## YOUR GOAL
The entries are to be given again in full. Every word must match.

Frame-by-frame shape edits
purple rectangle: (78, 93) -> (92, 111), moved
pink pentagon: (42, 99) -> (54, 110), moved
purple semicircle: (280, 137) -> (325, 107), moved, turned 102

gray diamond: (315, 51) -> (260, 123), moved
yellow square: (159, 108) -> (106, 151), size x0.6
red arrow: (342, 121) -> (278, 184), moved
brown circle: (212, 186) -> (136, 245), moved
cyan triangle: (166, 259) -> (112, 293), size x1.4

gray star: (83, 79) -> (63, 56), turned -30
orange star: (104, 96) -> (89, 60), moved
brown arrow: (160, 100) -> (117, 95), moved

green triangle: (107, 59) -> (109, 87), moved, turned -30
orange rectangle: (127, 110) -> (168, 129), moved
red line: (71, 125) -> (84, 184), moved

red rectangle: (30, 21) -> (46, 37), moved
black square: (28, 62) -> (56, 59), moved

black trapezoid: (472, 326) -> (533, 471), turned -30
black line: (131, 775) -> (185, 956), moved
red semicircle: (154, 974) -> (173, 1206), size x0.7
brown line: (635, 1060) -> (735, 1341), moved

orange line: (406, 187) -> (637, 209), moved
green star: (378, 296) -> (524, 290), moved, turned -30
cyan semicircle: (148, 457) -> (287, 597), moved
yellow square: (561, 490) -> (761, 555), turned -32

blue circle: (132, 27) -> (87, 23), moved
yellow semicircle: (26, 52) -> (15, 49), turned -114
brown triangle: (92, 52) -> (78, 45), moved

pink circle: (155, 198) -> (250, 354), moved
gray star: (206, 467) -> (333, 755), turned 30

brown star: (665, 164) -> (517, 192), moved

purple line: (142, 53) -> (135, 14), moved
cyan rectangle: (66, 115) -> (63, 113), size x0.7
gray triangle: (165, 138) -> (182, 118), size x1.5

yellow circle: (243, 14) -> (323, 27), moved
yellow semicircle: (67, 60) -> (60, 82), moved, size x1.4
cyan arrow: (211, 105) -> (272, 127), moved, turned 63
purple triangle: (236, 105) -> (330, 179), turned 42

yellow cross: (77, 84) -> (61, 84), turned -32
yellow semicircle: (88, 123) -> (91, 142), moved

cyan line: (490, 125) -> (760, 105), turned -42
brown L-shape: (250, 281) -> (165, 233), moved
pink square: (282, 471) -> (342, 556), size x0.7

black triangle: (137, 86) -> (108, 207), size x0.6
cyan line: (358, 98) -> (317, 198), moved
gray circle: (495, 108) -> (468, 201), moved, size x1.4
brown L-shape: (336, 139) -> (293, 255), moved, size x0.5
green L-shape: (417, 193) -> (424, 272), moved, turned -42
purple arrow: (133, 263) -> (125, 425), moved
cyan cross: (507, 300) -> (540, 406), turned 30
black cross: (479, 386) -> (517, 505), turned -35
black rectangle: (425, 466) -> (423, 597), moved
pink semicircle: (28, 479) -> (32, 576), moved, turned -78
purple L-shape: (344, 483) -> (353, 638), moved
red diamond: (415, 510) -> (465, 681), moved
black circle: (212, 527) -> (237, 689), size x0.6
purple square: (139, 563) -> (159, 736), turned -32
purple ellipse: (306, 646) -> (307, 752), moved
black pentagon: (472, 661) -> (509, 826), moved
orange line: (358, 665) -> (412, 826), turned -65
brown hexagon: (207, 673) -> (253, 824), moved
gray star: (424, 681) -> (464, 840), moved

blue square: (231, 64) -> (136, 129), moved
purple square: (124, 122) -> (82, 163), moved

## YOUR RESPONSE
purple rectangle: (78, 93) -> (92, 111), moved
pink pentagon: (42, 99) -> (54, 110), moved
purple semicircle: (280, 137) -> (325, 107), moved, turned 102

gray diamond: (315, 51) -> (260, 123), moved
yellow square: (159, 108) -> (106, 151), size x0.6
red arrow: (342, 121) -> (278, 184), moved
brown circle: (212, 186) -> (136, 245), moved
cyan triangle: (166, 259) -> (112, 293), size x1.4

gray star: (83, 79) -> (63, 56), turned -30
orange star: (104, 96) -> (89, 60), moved
brown arrow: (160, 100) -> (117, 95), moved

green triangle: (107, 59) -> (109, 87), moved, turned -30
orange rectangle: (127, 110) -> (168, 129), moved
red line: (71, 125) -> (84, 184), moved

red rectangle: (30, 21) -> (46, 37), moved
black square: (28, 62) -> (56, 59), moved

black trapezoid: (472, 326) -> (533, 471), turned -30
black line: (131, 775) -> (185, 956), moved
red semicircle: (154, 974) -> (173, 1206), size x0.7
brown line: (635, 1060) -> (735, 1341), moved

orange line: (406, 187) -> (637, 209), moved
green star: (378, 296) -> (524, 290), moved, turned -30
cyan semicircle: (148, 457) -> (287, 597), moved
yellow square: (561, 490) -> (761, 555), turned -32

blue circle: (132, 27) -> (87, 23), moved
yellow semicircle: (26, 52) -> (15, 49), turned -114
brown triangle: (92, 52) -> (78, 45), moved

pink circle: (155, 198) -> (250, 354), moved
gray star: (206, 467) -> (333, 755), turned 30

brown star: (665, 164) -> (517, 192), moved

purple line: (142, 53) -> (135, 14), moved
cyan rectangle: (66, 115) -> (63, 113), size x0.7
gray triangle: (165, 138) -> (182, 118), size x1.5

yellow circle: (243, 14) -> (323, 27), moved
yellow semicircle: (67, 60) -> (60, 82), moved, size x1.4
cyan arrow: (211, 105) -> (272, 127), moved, turned 63
purple triangle: (236, 105) -> (330, 179), turned 42

yellow cross: (77, 84) -> (61, 84), turned -32
yellow semicircle: (88, 123) -> (91, 142), moved

cyan line: (490, 125) -> (760, 105), turned -42
brown L-shape: (250, 281) -> (165, 233), moved
pink square: (282, 471) -> (342, 556), size x0.7

black triangle: (137, 86) -> (108, 207), size x0.6
cyan line: (358, 98) -> (317, 198), moved
gray circle: (495, 108) -> (468, 201), moved, size x1.4
brown L-shape: (336, 139) -> (293, 255), moved, size x0.5
green L-shape: (417, 193) -> (424, 272), moved, turned -42
purple arrow: (133, 263) -> (125, 425), moved
cyan cross: (507, 300) -> (540, 406), turned 30
black cross: (479, 386) -> (517, 505), turned -35
black rectangle: (425, 466) -> (423, 597), moved
pink semicircle: (28, 479) -> (32, 576), moved, turned -78
purple L-shape: (344, 483) -> (353, 638), moved
red diamond: (415, 510) -> (465, 681), moved
black circle: (212, 527) -> (237, 689), size x0.6
purple square: (139, 563) -> (159, 736), turned -32
purple ellipse: (306, 646) -> (307, 752), moved
black pentagon: (472, 661) -> (509, 826), moved
orange line: (358, 665) -> (412, 826), turned -65
brown hexagon: (207, 673) -> (253, 824), moved
gray star: (424, 681) -> (464, 840), moved

blue square: (231, 64) -> (136, 129), moved
purple square: (124, 122) -> (82, 163), moved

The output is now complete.